▶ Problem
Go through the entries below and count the lines where "green" occurs. Give nothing but that number.

▶ Given records
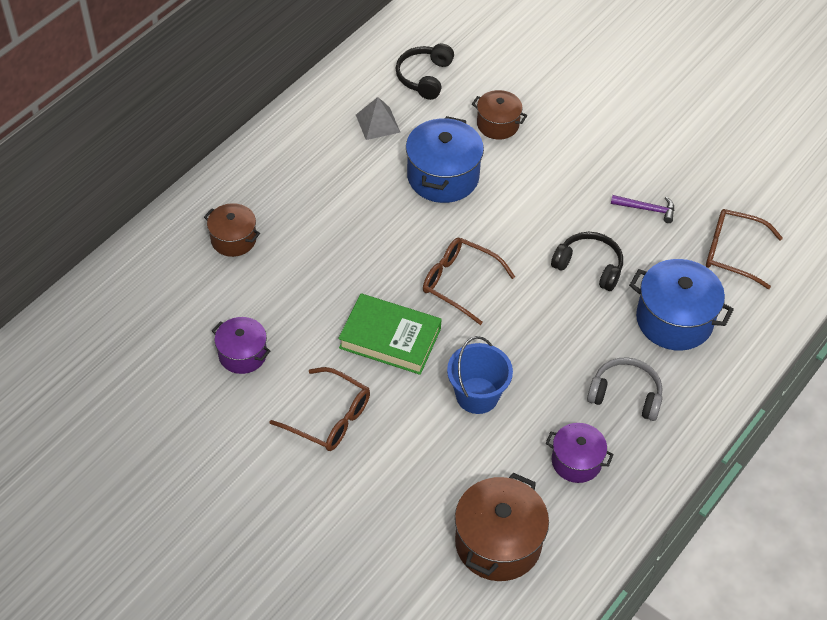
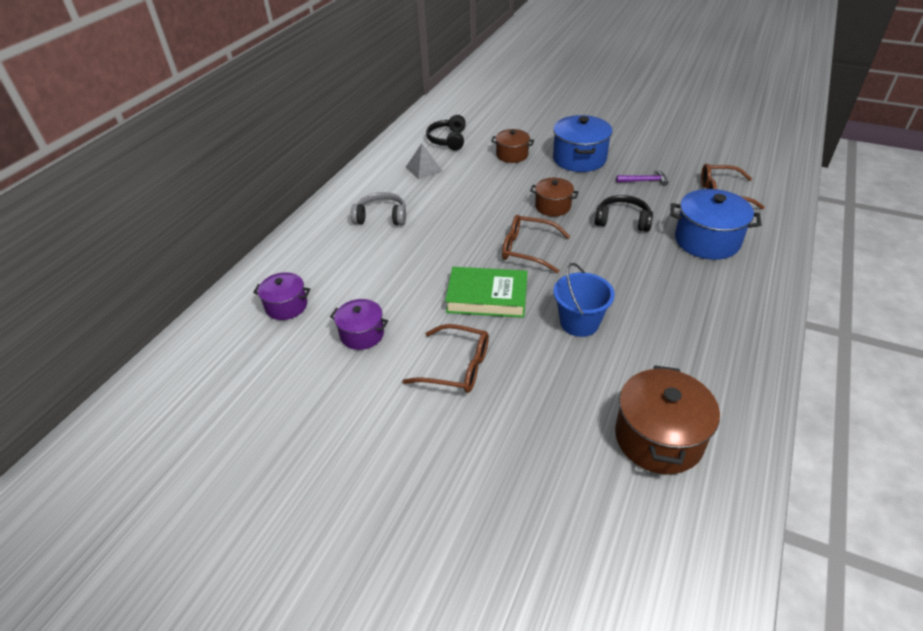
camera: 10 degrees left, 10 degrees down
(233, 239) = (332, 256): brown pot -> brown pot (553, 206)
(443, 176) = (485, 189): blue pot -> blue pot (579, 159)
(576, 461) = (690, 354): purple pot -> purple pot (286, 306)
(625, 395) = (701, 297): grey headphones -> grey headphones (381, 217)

* * *

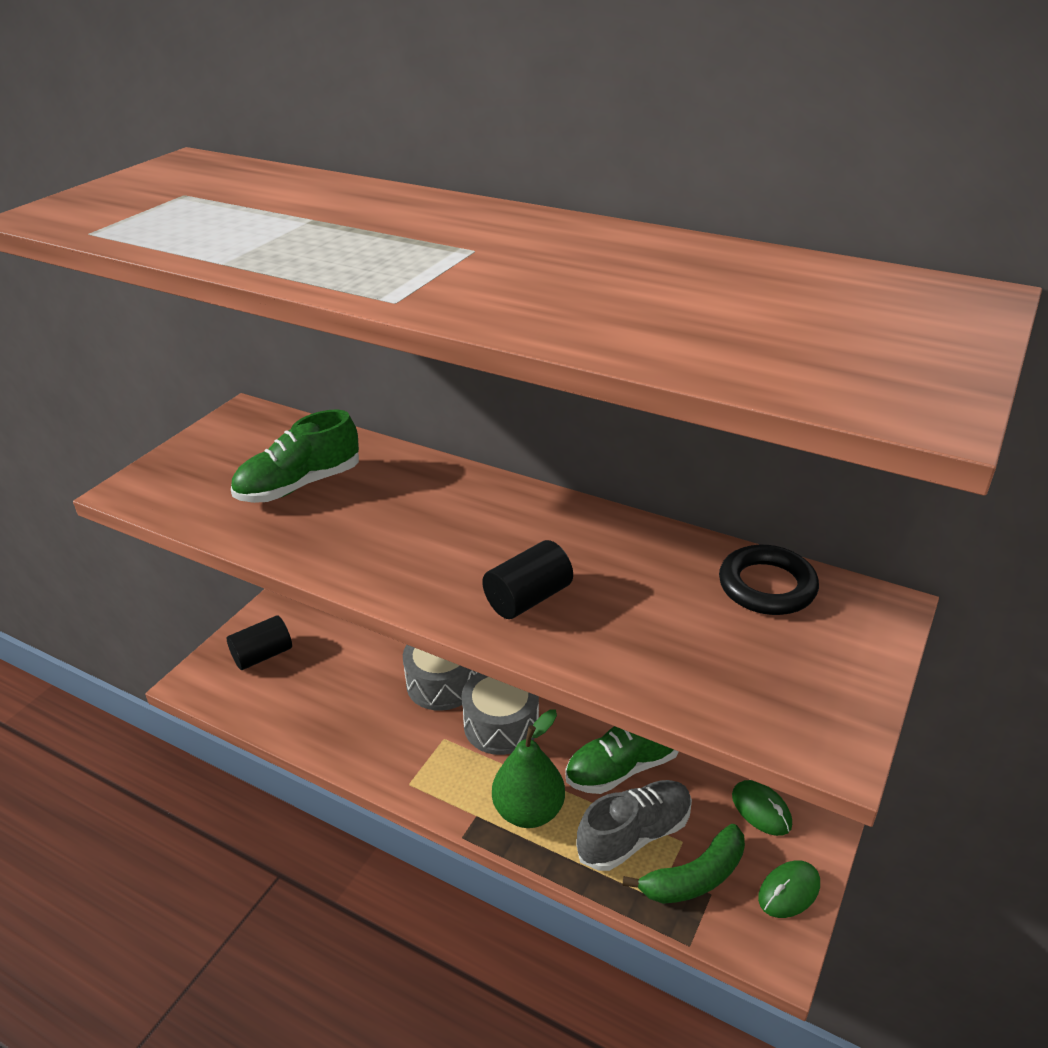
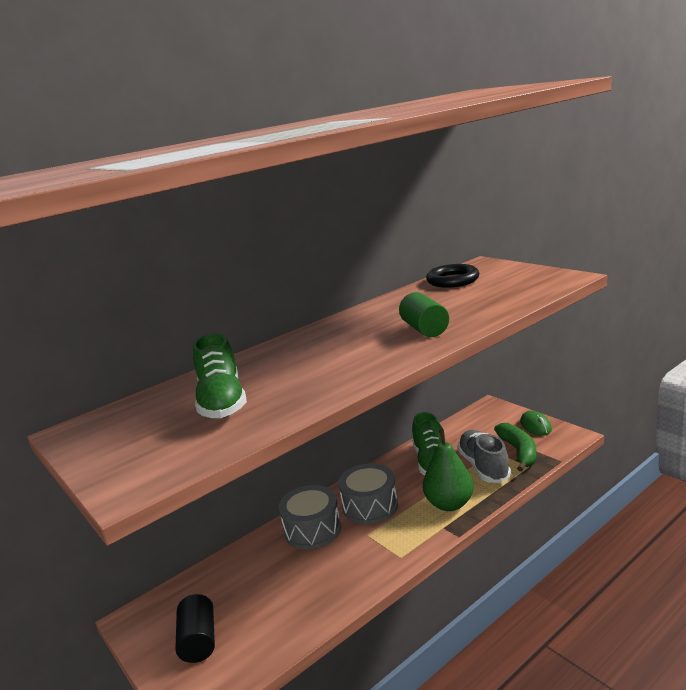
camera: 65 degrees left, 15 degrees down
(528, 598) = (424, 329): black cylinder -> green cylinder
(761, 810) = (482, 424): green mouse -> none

* * *

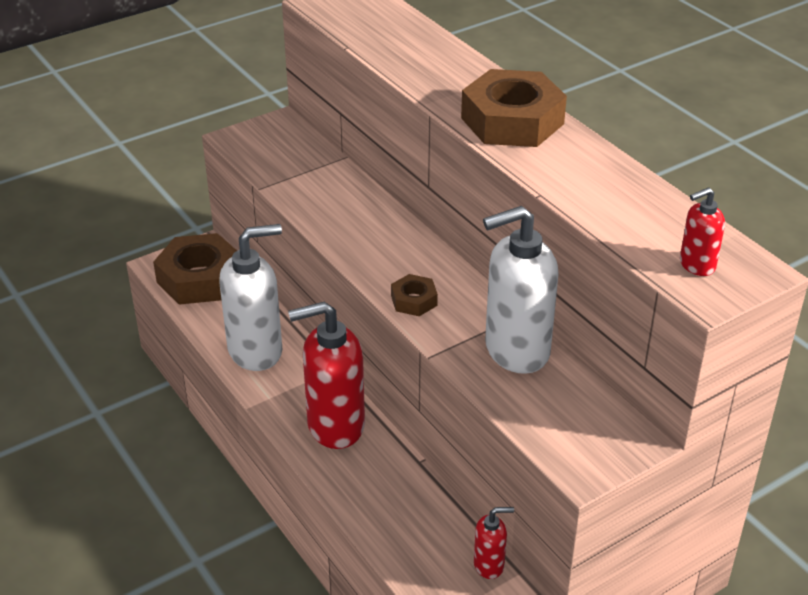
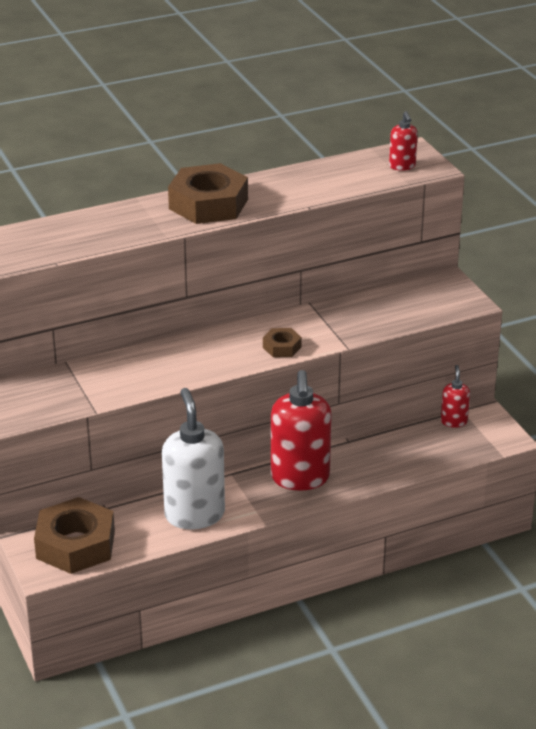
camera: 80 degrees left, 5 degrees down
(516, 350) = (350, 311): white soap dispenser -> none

▶ Answer area
2